DATA SHOWN -
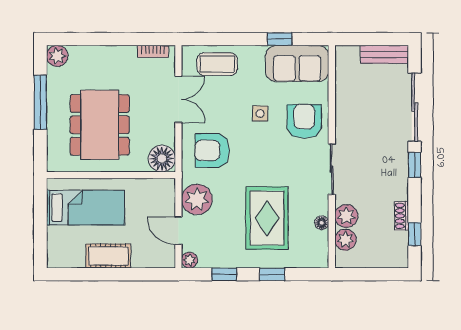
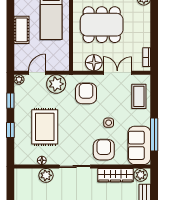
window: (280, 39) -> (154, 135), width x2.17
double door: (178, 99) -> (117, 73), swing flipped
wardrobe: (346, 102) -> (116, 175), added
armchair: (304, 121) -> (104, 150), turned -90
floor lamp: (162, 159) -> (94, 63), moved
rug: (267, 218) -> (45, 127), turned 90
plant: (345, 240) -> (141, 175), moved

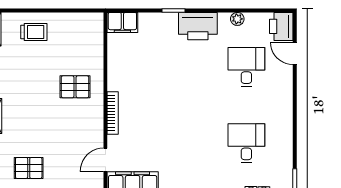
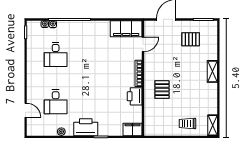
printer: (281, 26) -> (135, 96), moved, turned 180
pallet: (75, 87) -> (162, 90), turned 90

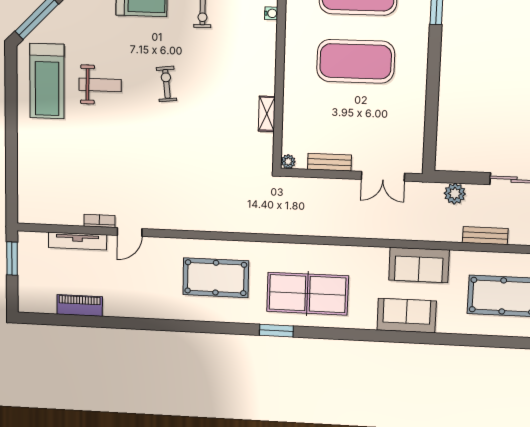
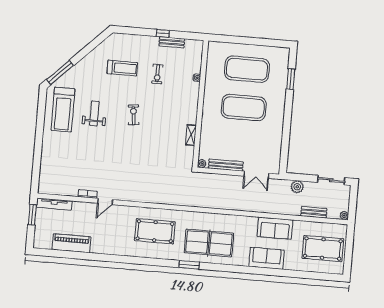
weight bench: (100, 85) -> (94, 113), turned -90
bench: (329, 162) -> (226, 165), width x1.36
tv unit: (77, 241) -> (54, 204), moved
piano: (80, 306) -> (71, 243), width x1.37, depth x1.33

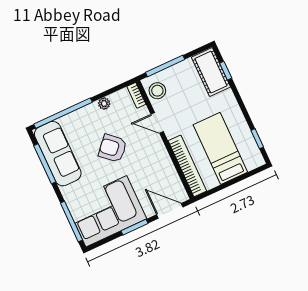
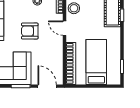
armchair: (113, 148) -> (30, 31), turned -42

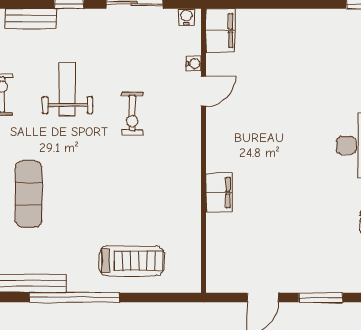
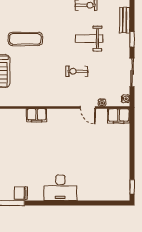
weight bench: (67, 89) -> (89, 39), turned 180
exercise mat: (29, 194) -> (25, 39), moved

EXERCISE INSTRUCTIONS - Pictures are not part of the copy. Please reproduce the material word for word.

ANSWER TO THIS PROBLEM -
window: (280, 39) -> (154, 135), width x2.17
double door: (178, 99) -> (117, 73), swing flipped
wardrobe: (346, 102) -> (116, 175), added
armchair: (304, 121) -> (104, 150), turned -90
floor lamp: (162, 159) -> (94, 63), moved
rug: (267, 218) -> (45, 127), turned 90
plant: (345, 240) -> (141, 175), moved

printer: (281, 26) -> (135, 96), moved, turned 180
pallet: (75, 87) -> (162, 90), turned 90

weight bench: (100, 85) -> (94, 113), turned -90
bench: (329, 162) -> (226, 165), width x1.36
tv unit: (77, 241) -> (54, 204), moved
piano: (80, 306) -> (71, 243), width x1.37, depth x1.33

armchair: (113, 148) -> (30, 31), turned -42

weight bench: (67, 89) -> (89, 39), turned 180
exercise mat: (29, 194) -> (25, 39), moved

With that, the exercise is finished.